(Colored object listings)

+--

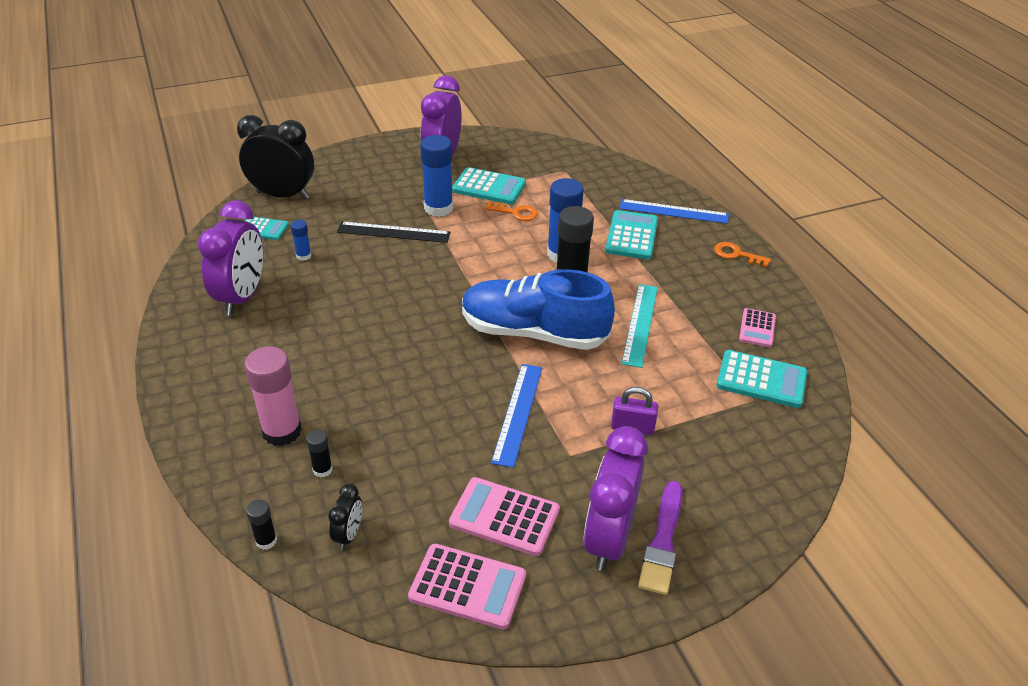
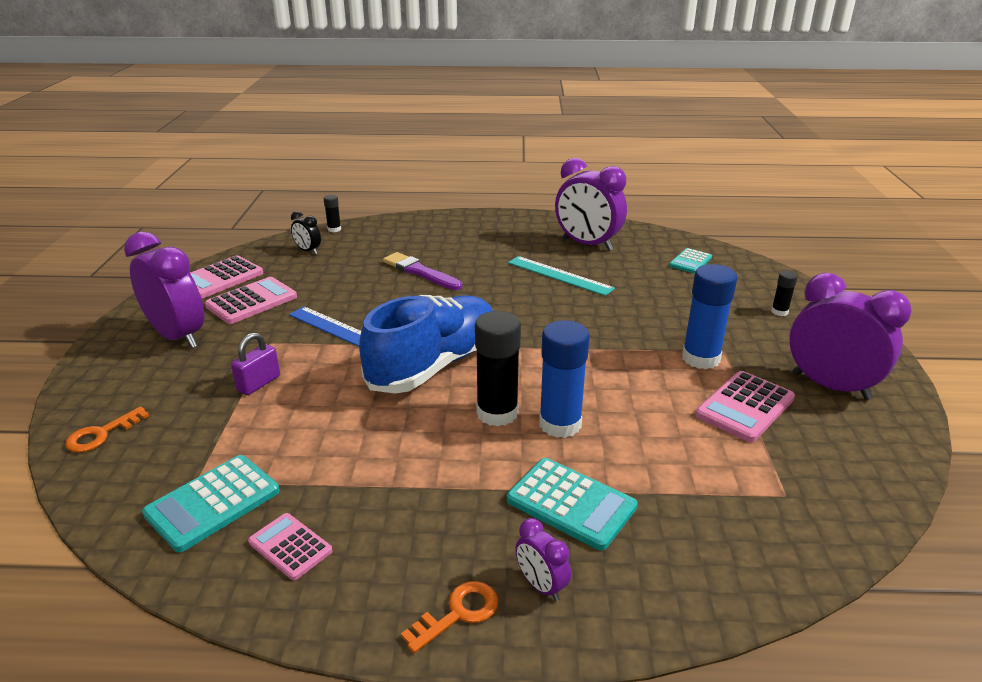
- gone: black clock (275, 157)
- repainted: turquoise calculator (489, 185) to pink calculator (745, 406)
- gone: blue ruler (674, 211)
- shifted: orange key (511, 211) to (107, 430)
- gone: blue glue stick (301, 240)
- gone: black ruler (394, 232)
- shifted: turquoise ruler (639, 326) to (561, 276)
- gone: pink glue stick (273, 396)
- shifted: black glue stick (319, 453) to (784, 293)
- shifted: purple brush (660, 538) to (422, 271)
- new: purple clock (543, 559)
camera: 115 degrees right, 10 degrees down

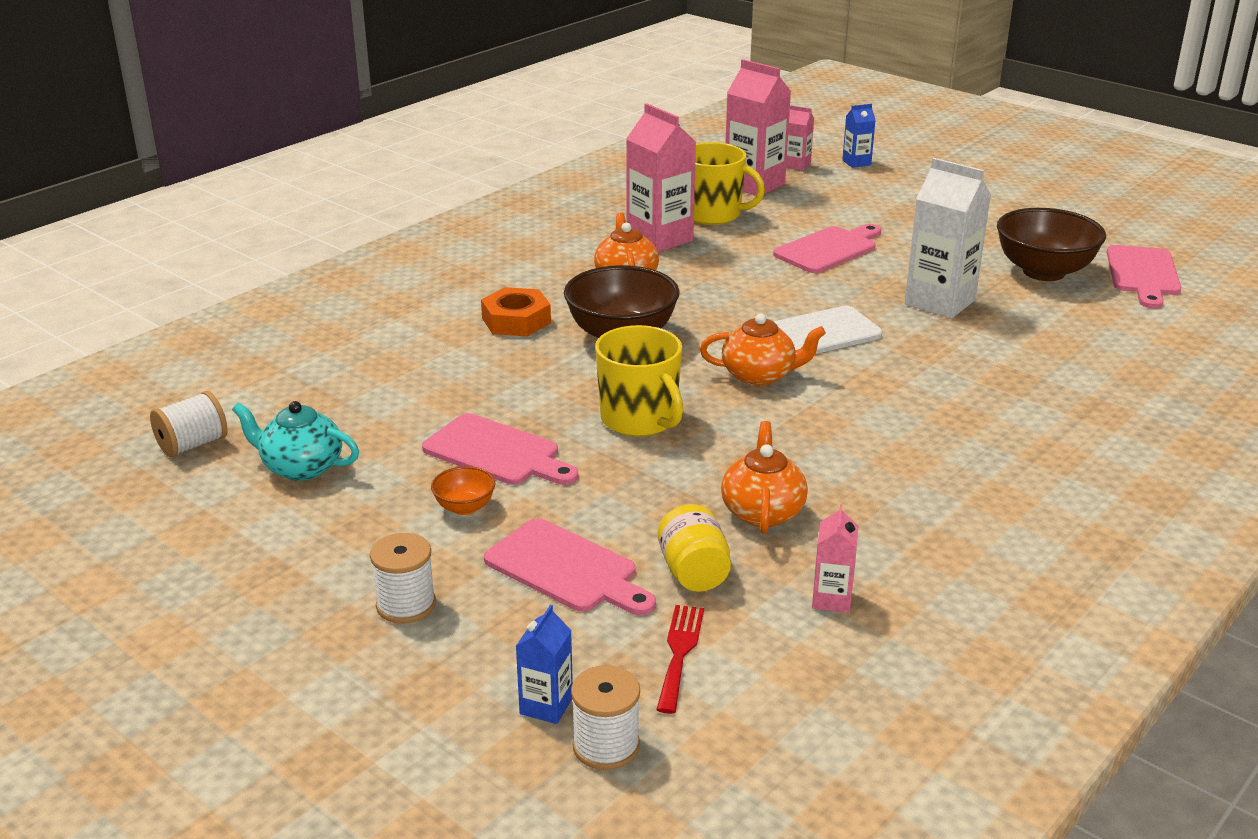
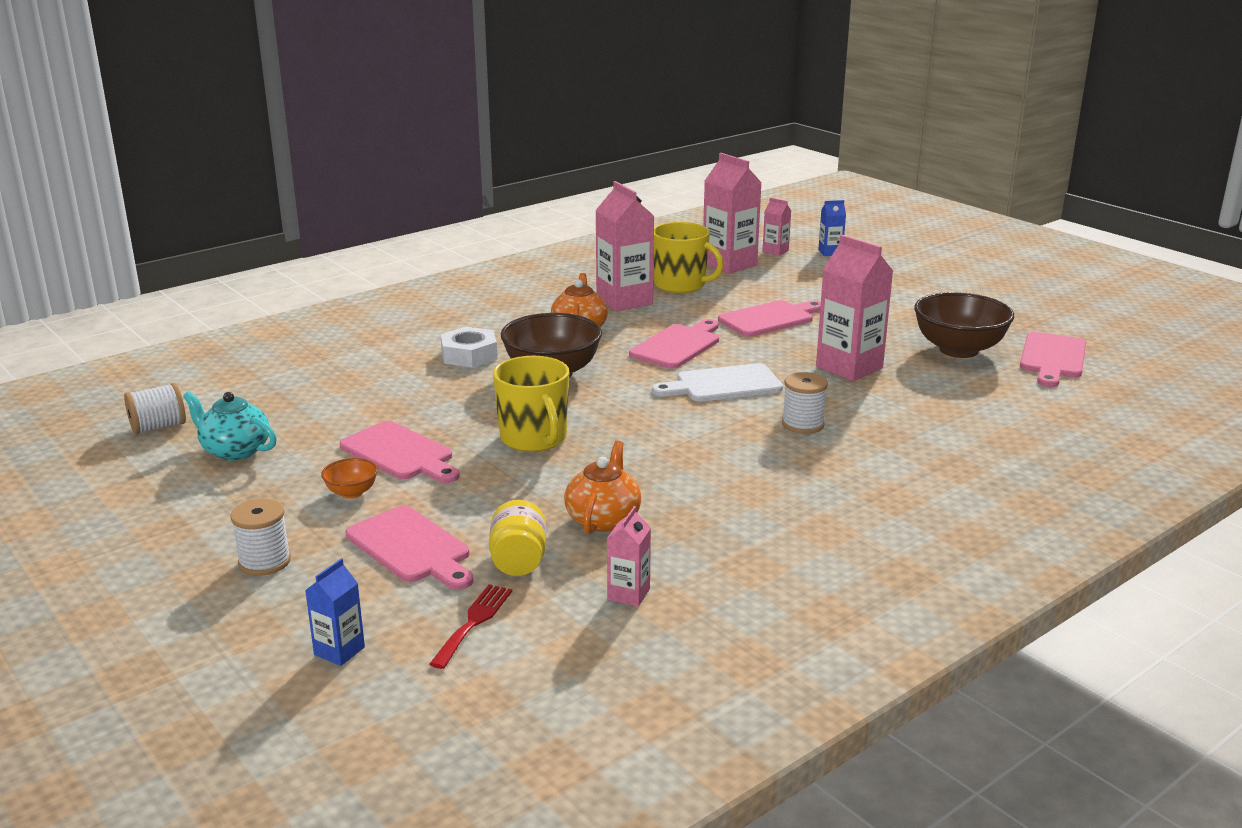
- repainted: white carton (948, 238) to pink carton (854, 308)
- repainted: orange nut (516, 312) to white nut (469, 347)
- gone: orange teapot (763, 350)
- shifted: white spool (605, 717) to (805, 403)
- new: pink cutting board (674, 344)
camera: 10 degrees right, 5 degrees down

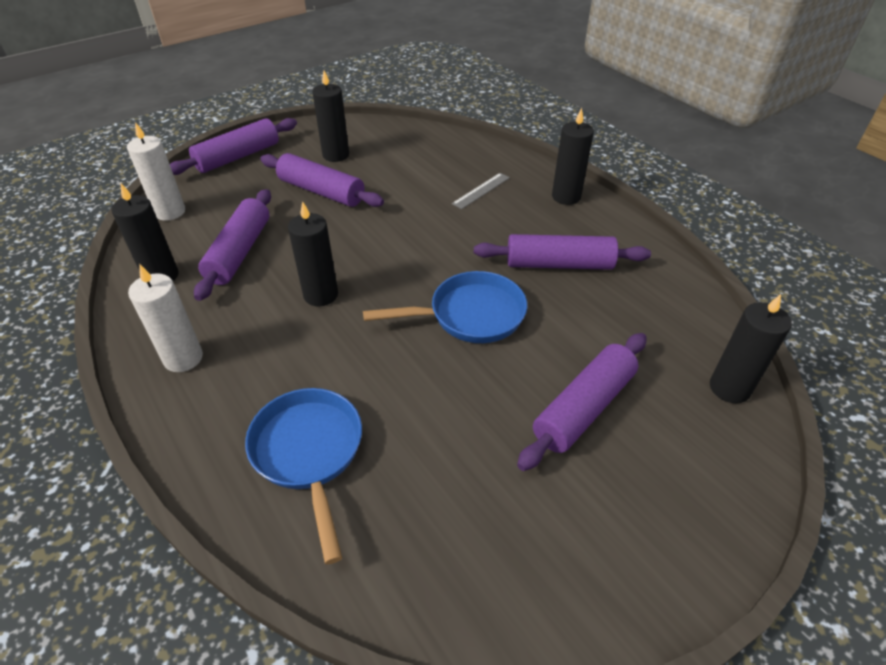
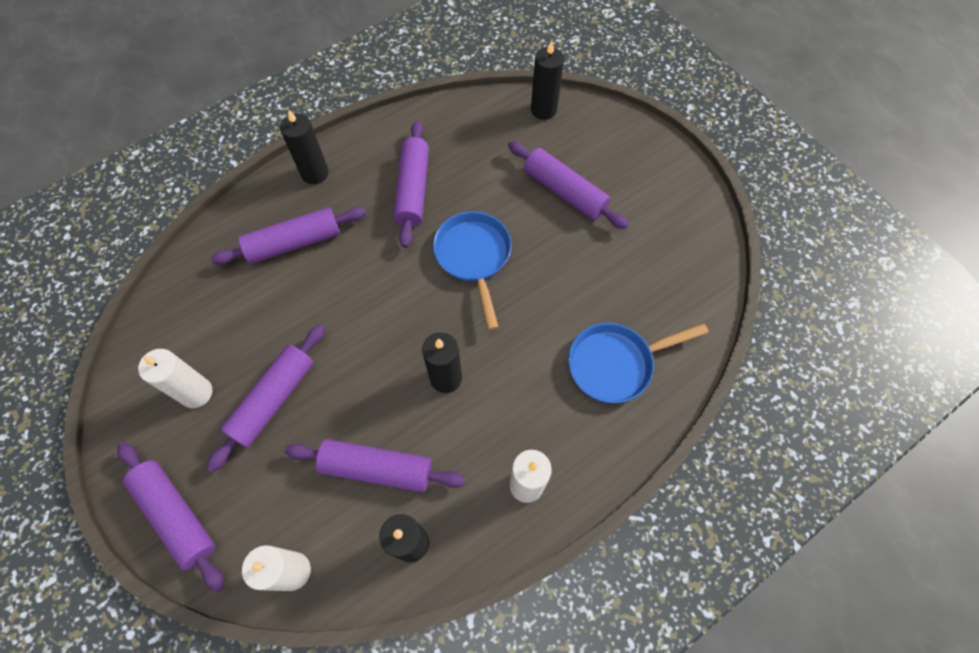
- repainted: black candle (330, 116) to white candle (175, 378)
- swapped: grey ruler (481, 191) to purple rolling pin (288, 236)
camera: 90 degrees left, 20 degrees up

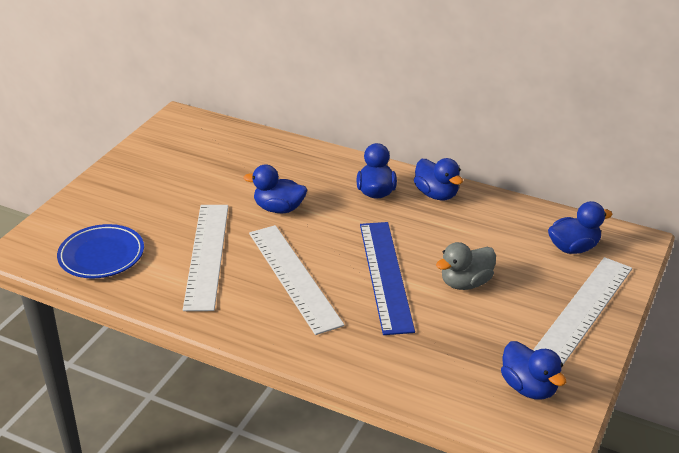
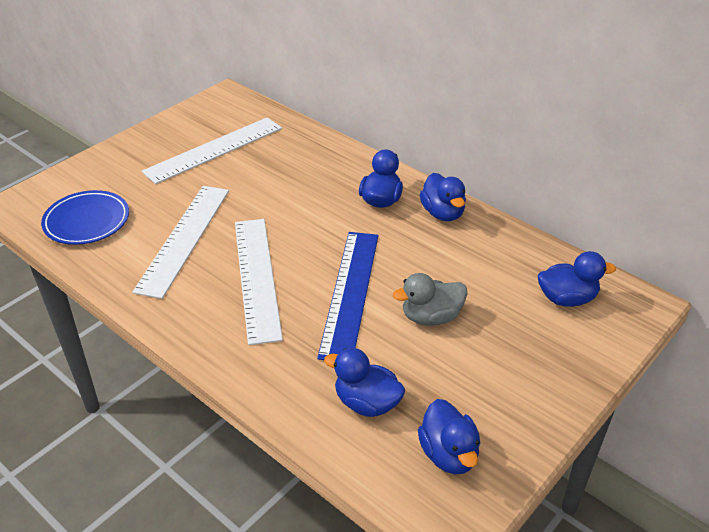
- shifted: blue duck (275, 189) to (364, 382)
- shifted: white ruler (582, 311) to (212, 150)
camera: 15 degrees right, 5 degrees up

+--

* _INSTRUCTIONS FOR THE TASK_: All lines in the preceding records that hold the word "glue" need to be copied.

* _RESPONSE BOX_:
- gone: blue glue stick (301, 240)
- gone: pink glue stick (273, 396)
- shifted: black glue stick (319, 453) to (784, 293)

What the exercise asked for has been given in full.